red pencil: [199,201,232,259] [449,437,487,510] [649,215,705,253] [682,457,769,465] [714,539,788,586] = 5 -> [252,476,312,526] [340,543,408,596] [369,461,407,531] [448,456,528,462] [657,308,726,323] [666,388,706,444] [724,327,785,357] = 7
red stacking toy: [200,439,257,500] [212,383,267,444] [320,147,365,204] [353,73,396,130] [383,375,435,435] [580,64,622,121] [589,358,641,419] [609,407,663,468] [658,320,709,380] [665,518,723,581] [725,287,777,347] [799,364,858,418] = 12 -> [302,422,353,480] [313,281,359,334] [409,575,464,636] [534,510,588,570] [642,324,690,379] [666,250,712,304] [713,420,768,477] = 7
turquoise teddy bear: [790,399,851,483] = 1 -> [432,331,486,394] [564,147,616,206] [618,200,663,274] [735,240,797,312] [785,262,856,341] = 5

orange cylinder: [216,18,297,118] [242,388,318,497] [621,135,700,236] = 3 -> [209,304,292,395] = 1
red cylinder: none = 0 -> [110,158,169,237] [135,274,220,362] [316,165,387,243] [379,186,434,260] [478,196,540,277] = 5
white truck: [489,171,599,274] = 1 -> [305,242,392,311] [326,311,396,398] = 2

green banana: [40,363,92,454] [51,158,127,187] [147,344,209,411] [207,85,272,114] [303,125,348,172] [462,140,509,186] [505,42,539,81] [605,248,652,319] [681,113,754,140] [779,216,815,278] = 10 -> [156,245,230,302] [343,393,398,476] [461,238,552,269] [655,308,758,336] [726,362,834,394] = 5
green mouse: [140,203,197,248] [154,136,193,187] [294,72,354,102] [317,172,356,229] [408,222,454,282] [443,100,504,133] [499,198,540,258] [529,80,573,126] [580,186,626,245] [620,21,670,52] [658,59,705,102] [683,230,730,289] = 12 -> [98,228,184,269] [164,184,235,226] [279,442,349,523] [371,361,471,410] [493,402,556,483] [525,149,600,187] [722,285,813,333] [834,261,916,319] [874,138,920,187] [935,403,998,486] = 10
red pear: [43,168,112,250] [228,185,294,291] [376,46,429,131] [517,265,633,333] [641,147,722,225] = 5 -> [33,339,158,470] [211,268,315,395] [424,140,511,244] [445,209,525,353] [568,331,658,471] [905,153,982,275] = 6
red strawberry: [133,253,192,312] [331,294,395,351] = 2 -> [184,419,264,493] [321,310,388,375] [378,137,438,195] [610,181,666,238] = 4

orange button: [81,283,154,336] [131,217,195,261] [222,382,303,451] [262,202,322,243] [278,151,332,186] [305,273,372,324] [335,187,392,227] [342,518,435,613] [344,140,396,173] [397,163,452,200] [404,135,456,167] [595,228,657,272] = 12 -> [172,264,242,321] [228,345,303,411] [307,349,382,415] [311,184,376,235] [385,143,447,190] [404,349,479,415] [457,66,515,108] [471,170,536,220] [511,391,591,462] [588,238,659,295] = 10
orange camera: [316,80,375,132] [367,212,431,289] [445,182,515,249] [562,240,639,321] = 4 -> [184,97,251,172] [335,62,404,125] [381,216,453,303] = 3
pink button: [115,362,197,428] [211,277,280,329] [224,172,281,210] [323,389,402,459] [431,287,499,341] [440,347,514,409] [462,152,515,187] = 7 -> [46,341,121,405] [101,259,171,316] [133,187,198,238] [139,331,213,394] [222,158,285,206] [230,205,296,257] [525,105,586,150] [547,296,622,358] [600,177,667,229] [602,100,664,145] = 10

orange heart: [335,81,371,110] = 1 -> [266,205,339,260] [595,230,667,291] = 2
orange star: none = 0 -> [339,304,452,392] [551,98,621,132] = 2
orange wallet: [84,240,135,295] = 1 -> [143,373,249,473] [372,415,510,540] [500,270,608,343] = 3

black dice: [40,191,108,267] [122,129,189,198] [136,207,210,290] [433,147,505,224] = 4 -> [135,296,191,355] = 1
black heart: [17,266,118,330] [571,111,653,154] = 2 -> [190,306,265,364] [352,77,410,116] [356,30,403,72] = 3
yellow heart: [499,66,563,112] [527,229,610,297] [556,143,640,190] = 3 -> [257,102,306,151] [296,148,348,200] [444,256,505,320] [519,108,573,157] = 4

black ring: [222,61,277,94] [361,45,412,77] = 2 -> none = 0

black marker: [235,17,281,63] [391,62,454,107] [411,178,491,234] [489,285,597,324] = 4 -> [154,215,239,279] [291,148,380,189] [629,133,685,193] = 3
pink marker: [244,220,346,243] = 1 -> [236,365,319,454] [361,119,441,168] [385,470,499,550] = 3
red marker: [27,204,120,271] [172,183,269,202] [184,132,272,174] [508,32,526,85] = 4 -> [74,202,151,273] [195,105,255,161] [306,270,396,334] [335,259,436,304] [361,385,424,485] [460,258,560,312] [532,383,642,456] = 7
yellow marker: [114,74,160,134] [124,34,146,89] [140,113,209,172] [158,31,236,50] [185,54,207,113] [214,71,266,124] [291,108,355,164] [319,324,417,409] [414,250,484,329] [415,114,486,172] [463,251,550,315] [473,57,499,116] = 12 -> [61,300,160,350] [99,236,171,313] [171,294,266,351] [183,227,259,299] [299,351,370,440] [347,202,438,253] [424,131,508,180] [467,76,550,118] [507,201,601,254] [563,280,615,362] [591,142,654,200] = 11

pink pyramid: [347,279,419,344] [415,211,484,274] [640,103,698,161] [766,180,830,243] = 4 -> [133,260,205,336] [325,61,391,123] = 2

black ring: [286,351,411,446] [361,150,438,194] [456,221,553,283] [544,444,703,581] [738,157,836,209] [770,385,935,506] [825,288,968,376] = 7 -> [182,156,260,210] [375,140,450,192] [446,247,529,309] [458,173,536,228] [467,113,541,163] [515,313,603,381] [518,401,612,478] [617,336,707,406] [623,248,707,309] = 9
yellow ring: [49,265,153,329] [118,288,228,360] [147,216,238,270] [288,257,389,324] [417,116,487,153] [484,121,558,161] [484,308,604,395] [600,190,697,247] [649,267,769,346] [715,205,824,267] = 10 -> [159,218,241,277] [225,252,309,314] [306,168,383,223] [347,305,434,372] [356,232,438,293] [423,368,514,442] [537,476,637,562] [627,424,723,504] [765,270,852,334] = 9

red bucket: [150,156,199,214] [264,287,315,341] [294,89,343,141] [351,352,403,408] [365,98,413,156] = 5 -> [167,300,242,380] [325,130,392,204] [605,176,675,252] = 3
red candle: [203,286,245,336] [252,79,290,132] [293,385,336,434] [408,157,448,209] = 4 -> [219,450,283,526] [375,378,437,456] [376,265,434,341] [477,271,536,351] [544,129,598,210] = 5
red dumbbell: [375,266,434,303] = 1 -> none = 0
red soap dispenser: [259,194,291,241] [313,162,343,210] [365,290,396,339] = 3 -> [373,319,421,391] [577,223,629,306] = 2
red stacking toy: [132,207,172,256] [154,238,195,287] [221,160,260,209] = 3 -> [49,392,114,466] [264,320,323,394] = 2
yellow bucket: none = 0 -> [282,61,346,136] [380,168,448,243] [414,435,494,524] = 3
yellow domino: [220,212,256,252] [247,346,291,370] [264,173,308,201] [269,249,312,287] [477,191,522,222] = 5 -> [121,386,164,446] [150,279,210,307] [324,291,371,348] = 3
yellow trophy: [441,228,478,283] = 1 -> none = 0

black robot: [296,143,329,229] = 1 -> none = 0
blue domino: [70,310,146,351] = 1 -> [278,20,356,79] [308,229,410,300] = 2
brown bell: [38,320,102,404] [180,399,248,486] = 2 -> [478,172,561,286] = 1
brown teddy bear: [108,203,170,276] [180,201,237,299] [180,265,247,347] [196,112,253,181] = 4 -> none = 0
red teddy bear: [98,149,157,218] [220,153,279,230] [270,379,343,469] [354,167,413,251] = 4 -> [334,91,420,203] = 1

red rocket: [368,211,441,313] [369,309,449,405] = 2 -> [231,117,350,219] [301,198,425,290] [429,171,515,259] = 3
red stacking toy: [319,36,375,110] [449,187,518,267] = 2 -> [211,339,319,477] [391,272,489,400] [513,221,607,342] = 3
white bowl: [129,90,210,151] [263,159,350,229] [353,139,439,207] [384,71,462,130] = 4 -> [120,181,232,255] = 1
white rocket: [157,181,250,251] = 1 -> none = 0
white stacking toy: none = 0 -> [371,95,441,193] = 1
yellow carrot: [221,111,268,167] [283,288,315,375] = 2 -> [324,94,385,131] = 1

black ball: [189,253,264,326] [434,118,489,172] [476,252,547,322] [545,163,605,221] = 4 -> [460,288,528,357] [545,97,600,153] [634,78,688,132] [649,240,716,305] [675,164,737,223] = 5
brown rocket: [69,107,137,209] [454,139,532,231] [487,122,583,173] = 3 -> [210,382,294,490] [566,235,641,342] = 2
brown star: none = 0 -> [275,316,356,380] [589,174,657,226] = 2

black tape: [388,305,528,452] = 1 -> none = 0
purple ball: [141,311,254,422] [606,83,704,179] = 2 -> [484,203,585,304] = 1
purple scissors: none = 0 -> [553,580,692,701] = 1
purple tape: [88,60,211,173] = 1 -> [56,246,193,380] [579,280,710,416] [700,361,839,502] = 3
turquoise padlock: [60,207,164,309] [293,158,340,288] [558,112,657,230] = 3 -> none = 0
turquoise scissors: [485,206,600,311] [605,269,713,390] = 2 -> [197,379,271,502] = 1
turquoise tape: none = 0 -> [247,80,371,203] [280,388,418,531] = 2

----------

▸ **THE TASK**
Using the entries above, output exactly the lines between the line holding "red dumbbell: [375,266,434,303]" and the line holding "black ball: [189,253,264,326]", end lines included, and nothing more.

▸ **RESPONSE TO THIS TASK**
red dumbbell: [375,266,434,303] = 1 -> none = 0
red soap dispenser: [259,194,291,241] [313,162,343,210] [365,290,396,339] = 3 -> [373,319,421,391] [577,223,629,306] = 2
red stacking toy: [132,207,172,256] [154,238,195,287] [221,160,260,209] = 3 -> [49,392,114,466] [264,320,323,394] = 2
yellow bucket: none = 0 -> [282,61,346,136] [380,168,448,243] [414,435,494,524] = 3
yellow domino: [220,212,256,252] [247,346,291,370] [264,173,308,201] [269,249,312,287] [477,191,522,222] = 5 -> [121,386,164,446] [150,279,210,307] [324,291,371,348] = 3
yellow trophy: [441,228,478,283] = 1 -> none = 0

black robot: [296,143,329,229] = 1 -> none = 0
blue domino: [70,310,146,351] = 1 -> [278,20,356,79] [308,229,410,300] = 2
brown bell: [38,320,102,404] [180,399,248,486] = 2 -> [478,172,561,286] = 1
brown teddy bear: [108,203,170,276] [180,201,237,299] [180,265,247,347] [196,112,253,181] = 4 -> none = 0
red teddy bear: [98,149,157,218] [220,153,279,230] [270,379,343,469] [354,167,413,251] = 4 -> [334,91,420,203] = 1

red rocket: [368,211,441,313] [369,309,449,405] = 2 -> [231,117,350,219] [301,198,425,290] [429,171,515,259] = 3
red stacking toy: [319,36,375,110] [449,187,518,267] = 2 -> [211,339,319,477] [391,272,489,400] [513,221,607,342] = 3
white bowl: [129,90,210,151] [263,159,350,229] [353,139,439,207] [384,71,462,130] = 4 -> [120,181,232,255] = 1
white rocket: [157,181,250,251] = 1 -> none = 0
white stacking toy: none = 0 -> [371,95,441,193] = 1
yellow carrot: [221,111,268,167] [283,288,315,375] = 2 -> [324,94,385,131] = 1

black ball: [189,253,264,326] [434,118,489,172] [476,252,547,322] [545,163,605,221] = 4 -> [460,288,528,357] [545,97,600,153] [634,78,688,132] [649,240,716,305] [675,164,737,223] = 5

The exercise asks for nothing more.